THE PROBLEM:
Examine the data line by line and report how many lines include the word "lorry", with no additional output.

DATA:
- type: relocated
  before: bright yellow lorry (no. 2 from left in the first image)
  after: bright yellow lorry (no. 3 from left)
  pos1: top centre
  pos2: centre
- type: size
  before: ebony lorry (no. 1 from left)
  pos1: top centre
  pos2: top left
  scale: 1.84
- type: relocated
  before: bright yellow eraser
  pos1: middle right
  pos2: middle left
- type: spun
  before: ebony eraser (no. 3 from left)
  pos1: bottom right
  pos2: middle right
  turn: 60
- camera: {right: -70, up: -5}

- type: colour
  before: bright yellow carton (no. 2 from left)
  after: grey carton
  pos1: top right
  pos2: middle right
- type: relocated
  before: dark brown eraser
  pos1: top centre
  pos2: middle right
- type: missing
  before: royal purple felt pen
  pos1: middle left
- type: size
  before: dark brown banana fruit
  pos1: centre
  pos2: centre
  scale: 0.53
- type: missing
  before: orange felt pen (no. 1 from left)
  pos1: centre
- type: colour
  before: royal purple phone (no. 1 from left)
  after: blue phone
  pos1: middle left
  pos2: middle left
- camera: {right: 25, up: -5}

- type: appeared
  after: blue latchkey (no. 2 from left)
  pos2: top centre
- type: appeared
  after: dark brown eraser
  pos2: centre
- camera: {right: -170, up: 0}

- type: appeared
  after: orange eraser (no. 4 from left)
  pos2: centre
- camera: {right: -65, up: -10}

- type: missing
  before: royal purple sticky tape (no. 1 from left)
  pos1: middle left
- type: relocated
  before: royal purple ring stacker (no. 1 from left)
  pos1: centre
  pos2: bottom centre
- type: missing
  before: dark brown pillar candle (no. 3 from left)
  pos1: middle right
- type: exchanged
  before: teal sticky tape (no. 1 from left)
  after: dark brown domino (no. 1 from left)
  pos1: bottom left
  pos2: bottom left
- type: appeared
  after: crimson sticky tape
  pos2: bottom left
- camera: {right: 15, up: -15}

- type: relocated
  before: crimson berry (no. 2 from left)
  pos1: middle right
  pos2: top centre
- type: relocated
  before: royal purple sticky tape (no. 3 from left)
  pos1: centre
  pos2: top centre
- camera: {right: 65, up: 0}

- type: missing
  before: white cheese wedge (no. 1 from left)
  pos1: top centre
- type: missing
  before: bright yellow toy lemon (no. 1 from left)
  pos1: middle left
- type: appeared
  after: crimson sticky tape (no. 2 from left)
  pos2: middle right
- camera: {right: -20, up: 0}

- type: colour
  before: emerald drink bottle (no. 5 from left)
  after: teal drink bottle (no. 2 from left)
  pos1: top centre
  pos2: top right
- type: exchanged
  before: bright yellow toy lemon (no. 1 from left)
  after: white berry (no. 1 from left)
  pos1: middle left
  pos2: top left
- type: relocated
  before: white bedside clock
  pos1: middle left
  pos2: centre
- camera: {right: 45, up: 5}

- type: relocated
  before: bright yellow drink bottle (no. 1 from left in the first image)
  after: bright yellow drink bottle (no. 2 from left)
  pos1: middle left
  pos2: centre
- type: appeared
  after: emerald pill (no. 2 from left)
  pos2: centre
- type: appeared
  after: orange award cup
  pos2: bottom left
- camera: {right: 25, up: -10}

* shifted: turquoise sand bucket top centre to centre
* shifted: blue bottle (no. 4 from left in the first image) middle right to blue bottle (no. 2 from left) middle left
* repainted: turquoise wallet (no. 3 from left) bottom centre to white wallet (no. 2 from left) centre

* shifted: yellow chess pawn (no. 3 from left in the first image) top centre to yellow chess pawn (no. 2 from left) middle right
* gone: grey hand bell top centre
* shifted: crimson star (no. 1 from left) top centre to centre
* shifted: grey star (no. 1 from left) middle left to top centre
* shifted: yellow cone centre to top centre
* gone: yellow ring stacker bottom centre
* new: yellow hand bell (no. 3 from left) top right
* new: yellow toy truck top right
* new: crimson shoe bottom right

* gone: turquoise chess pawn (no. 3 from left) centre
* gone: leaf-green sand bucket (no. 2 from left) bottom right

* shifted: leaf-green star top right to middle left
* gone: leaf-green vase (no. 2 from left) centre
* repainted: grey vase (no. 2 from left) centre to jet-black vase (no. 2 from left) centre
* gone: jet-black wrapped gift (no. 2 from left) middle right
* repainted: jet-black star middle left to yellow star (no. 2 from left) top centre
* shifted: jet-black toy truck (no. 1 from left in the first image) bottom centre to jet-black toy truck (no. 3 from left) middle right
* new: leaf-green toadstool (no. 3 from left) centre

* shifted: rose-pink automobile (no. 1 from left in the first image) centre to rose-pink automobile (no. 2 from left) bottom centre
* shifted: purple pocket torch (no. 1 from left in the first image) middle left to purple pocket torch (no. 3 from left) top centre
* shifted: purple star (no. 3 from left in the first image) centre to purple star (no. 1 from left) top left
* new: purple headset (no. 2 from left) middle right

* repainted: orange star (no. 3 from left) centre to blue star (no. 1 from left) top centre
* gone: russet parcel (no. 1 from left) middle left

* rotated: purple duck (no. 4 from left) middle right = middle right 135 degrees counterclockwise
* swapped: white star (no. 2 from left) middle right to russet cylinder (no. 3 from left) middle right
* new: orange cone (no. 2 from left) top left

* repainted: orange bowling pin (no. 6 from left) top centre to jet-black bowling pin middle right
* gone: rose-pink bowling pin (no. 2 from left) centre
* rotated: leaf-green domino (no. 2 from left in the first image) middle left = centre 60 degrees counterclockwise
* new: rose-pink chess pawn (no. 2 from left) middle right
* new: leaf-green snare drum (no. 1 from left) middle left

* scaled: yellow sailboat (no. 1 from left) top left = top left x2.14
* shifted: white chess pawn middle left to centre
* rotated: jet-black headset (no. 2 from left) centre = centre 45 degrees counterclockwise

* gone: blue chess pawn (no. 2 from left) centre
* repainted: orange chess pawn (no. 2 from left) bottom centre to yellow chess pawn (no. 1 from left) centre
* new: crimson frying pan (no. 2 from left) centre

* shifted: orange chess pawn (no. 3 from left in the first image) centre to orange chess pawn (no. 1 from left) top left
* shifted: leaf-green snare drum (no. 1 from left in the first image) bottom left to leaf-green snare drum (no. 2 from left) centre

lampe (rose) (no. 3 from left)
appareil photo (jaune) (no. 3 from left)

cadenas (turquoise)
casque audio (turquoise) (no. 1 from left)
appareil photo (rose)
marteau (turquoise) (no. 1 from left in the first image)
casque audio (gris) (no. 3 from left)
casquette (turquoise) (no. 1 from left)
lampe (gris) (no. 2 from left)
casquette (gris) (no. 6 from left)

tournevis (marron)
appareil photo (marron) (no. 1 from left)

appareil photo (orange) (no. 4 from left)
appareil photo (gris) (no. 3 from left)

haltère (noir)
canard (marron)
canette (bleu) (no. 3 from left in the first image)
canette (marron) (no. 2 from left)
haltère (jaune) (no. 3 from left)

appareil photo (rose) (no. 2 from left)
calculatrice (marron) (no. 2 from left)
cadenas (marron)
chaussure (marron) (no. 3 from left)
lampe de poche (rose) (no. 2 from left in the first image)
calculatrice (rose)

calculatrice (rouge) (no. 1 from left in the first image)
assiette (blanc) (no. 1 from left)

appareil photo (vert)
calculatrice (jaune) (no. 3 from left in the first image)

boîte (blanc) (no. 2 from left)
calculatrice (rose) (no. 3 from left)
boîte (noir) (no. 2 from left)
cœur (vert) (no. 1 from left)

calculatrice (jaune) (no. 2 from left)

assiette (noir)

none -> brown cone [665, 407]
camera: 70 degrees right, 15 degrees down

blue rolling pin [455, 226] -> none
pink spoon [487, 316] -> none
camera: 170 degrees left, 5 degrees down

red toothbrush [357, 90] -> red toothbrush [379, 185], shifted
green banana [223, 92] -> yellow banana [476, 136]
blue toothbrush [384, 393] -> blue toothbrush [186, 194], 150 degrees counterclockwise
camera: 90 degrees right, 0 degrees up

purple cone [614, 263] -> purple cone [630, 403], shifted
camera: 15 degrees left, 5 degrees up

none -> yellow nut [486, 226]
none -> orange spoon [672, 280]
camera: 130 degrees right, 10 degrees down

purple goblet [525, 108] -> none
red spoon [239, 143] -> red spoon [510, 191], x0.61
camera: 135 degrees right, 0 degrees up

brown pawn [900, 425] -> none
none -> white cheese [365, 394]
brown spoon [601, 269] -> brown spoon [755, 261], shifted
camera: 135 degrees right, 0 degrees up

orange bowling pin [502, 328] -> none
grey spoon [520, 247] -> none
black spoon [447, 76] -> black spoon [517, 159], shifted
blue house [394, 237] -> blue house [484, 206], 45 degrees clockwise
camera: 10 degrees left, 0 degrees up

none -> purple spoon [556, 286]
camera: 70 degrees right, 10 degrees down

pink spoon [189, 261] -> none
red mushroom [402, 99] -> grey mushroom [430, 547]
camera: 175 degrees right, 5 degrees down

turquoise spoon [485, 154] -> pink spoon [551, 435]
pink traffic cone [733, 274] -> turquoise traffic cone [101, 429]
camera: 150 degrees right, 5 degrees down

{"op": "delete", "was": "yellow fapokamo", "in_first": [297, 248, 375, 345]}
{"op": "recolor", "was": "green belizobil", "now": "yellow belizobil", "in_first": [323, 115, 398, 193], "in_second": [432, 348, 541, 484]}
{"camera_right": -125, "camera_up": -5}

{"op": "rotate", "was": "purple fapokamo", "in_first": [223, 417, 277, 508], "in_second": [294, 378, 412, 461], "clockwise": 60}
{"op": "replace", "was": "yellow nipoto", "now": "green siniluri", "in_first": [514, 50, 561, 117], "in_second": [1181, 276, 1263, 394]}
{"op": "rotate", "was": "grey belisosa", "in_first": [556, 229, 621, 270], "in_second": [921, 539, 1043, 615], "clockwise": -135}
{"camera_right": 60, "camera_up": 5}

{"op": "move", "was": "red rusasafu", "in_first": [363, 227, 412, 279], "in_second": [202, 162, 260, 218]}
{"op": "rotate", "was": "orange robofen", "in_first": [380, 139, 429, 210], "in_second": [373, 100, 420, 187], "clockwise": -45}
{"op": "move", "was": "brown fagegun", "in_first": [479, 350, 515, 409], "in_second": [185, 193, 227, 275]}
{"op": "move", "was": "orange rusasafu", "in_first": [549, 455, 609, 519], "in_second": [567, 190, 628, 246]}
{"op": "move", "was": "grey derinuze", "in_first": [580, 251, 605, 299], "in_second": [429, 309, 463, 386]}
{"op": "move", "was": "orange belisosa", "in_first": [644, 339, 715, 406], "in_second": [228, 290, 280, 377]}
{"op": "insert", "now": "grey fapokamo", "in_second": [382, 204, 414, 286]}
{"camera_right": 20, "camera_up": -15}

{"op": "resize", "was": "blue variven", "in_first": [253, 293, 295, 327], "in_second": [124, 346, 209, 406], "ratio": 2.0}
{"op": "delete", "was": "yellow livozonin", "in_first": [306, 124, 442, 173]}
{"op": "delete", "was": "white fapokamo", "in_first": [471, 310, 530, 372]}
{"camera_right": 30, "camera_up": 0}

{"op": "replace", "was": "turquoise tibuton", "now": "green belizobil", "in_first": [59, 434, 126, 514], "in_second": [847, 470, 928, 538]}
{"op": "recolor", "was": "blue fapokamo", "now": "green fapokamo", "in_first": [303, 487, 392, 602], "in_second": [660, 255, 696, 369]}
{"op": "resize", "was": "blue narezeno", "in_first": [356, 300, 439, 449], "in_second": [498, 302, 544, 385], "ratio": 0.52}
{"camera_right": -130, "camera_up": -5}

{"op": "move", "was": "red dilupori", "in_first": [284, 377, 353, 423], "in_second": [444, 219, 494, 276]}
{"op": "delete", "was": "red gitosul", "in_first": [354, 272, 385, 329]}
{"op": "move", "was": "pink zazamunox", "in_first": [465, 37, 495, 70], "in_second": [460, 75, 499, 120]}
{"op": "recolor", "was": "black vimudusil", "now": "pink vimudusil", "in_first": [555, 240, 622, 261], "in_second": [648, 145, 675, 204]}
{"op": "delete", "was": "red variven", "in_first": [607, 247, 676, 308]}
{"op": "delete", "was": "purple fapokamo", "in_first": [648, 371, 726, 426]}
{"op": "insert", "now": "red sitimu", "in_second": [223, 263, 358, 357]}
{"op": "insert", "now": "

ANSWER TO THE PROBLEM:
3